**Assigned task**
Look below and pull out each line with the word "yellow".

[Object count comparisons]

_____

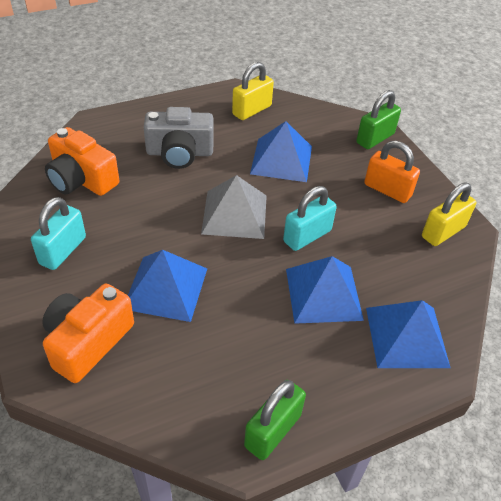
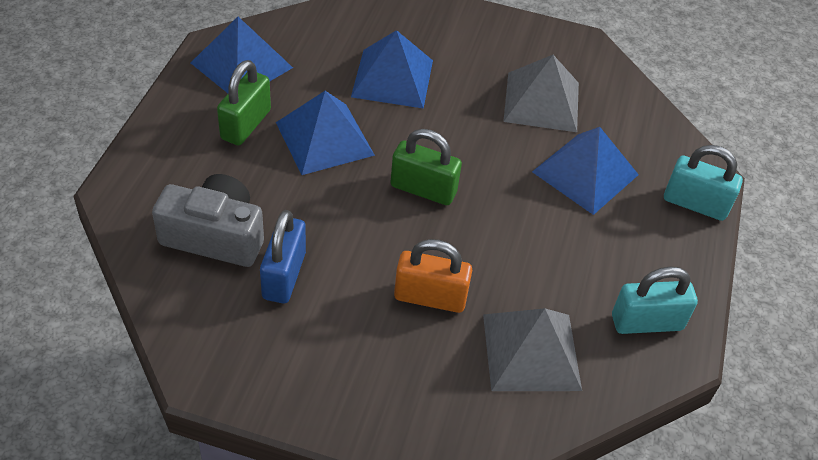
blue padlock: 0 -> 1
grey pyramid: 1 -> 2
orange camera: 2 -> 0
yellow padlock: 2 -> 0

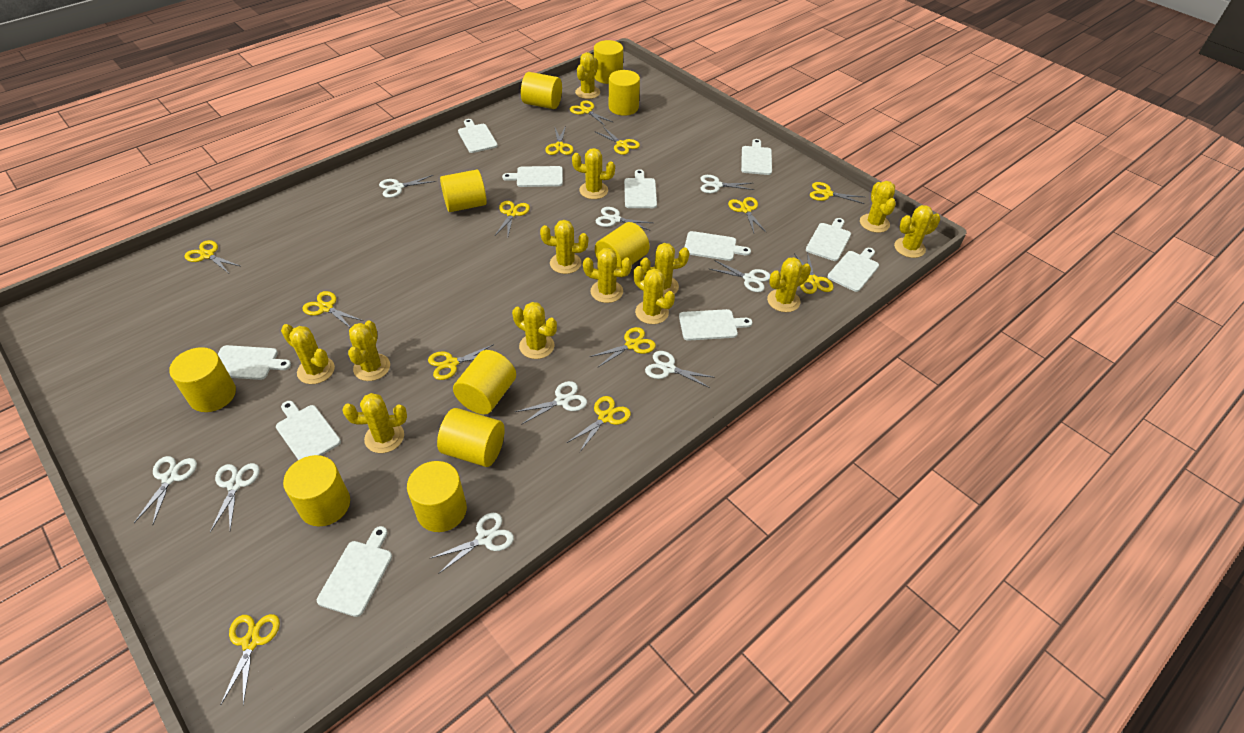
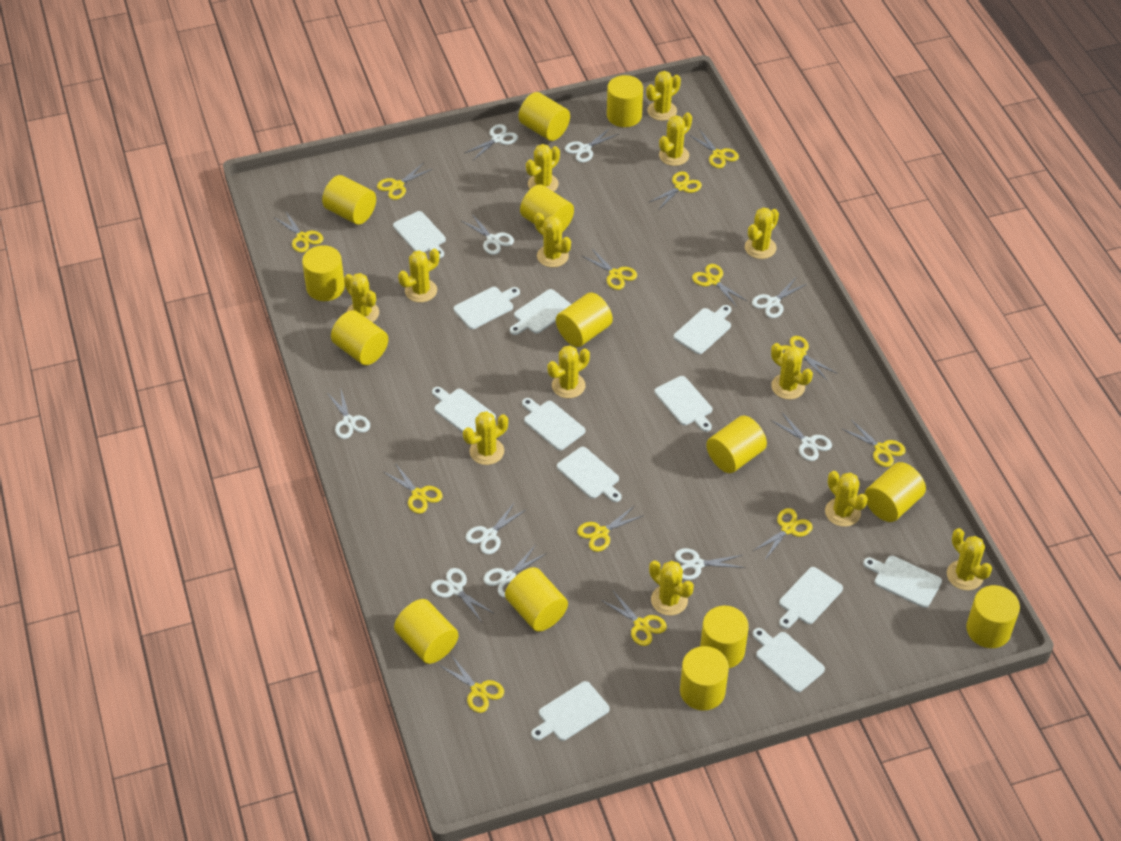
white cutting board: 11 -> 12
white scissors: 9 -> 10
yellow cylinder: 10 -> 14

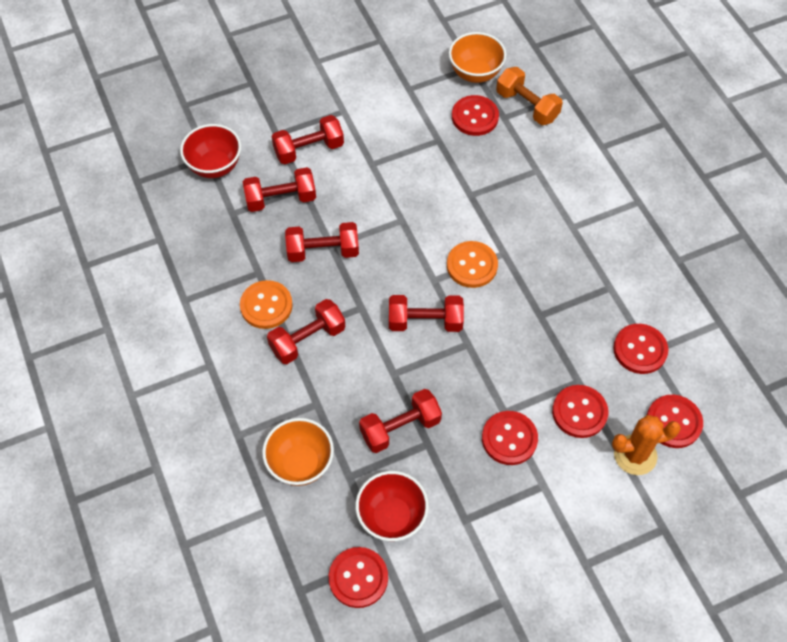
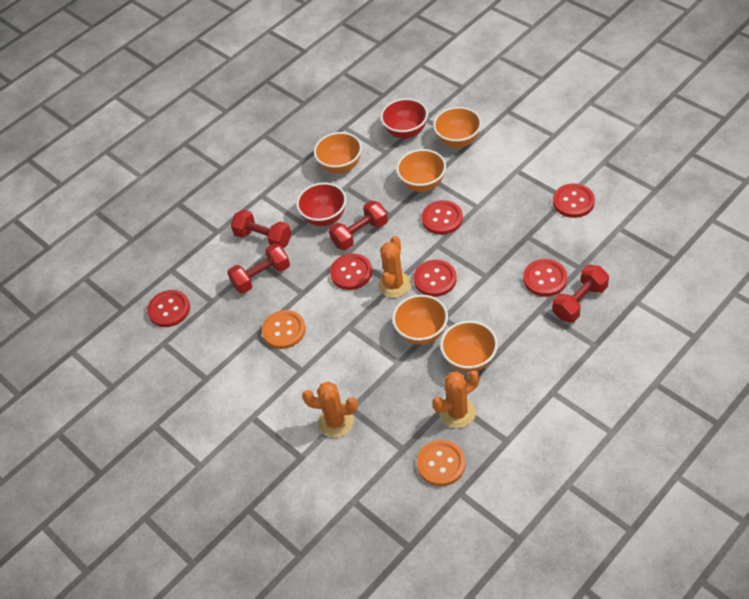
orange bowl: 2 -> 5
orange cactus: 1 -> 3
orange dumbbell: 1 -> 0
red dumbbell: 6 -> 4

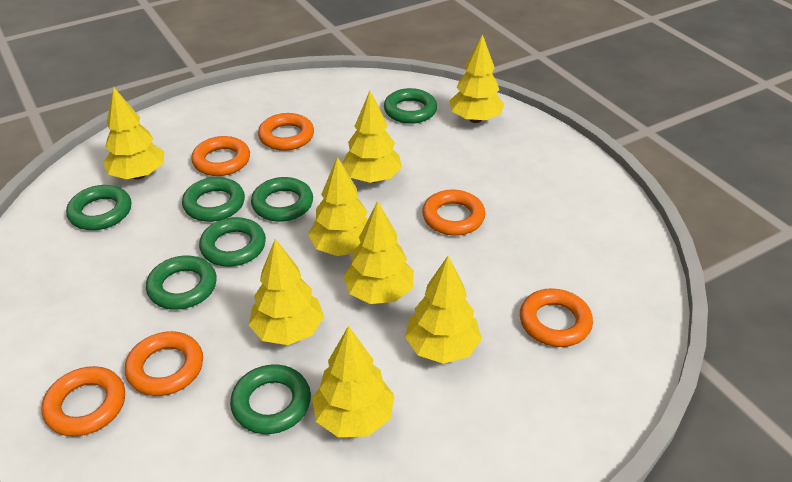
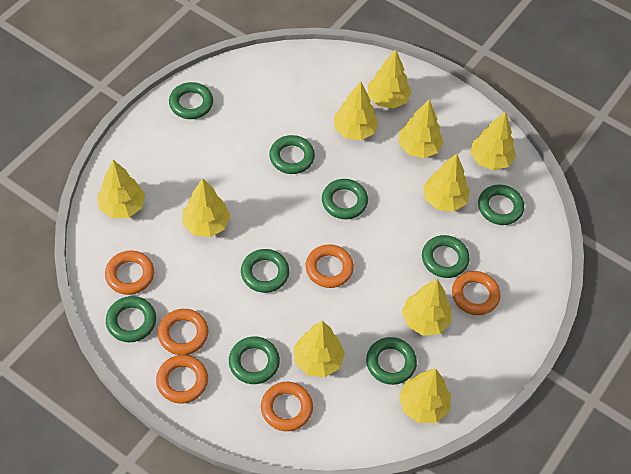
green ring: 7 -> 9
yellow tree: 8 -> 10

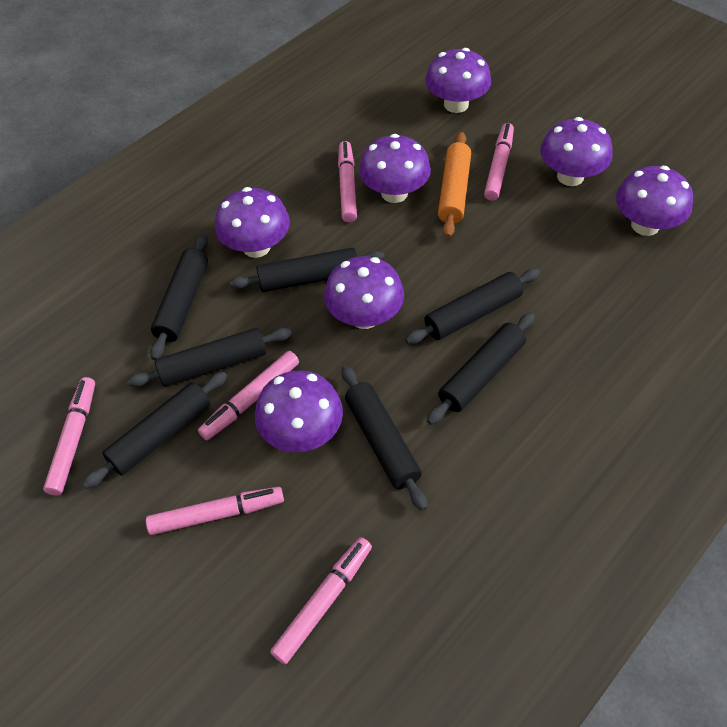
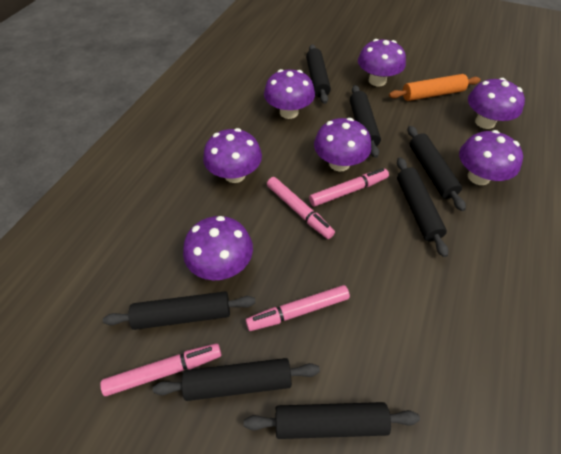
pink marker: 6 -> 4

_____

**Answer**
yellow padlock: 2 -> 0
yellow cylinder: 10 -> 14
yellow tree: 8 -> 10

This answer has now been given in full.